## EXERCISE PROMPT
From the line that contains "(610, 347) = (425, 219): blue" to the final line of the entries, return every line exactly and leave out all others.

## Stored dataset items
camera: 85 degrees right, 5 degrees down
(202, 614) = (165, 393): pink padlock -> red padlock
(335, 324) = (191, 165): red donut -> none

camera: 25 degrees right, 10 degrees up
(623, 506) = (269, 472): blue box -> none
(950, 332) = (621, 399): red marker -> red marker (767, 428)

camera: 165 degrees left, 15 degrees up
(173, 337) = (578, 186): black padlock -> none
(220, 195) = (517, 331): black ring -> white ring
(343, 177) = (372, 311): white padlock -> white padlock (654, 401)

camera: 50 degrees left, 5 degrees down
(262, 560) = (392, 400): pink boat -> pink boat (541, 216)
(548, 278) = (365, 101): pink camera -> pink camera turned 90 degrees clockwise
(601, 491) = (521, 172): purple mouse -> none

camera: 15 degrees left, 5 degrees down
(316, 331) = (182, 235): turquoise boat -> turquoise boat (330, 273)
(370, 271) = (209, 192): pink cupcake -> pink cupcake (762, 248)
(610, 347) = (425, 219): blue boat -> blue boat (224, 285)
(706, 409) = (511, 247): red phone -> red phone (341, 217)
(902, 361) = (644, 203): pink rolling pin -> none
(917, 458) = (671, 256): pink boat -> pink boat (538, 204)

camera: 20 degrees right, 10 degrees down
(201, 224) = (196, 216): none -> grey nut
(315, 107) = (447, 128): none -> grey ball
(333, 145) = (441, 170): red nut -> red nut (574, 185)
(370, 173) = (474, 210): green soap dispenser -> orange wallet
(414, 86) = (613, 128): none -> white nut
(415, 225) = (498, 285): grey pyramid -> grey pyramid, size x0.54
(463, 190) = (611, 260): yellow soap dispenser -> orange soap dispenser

## YOUR RESPONSE
(610, 347) = (425, 219): blue boat -> blue boat (224, 285)
(706, 409) = (511, 247): red phone -> red phone (341, 217)
(902, 361) = (644, 203): pink rolling pin -> none
(917, 458) = (671, 256): pink boat -> pink boat (538, 204)

camera: 20 degrees right, 10 degrees down
(201, 224) = (196, 216): none -> grey nut
(315, 107) = (447, 128): none -> grey ball
(333, 145) = (441, 170): red nut -> red nut (574, 185)
(370, 173) = (474, 210): green soap dispenser -> orange wallet
(414, 86) = (613, 128): none -> white nut
(415, 225) = (498, 285): grey pyramid -> grey pyramid, size x0.54
(463, 190) = (611, 260): yellow soap dispenser -> orange soap dispenser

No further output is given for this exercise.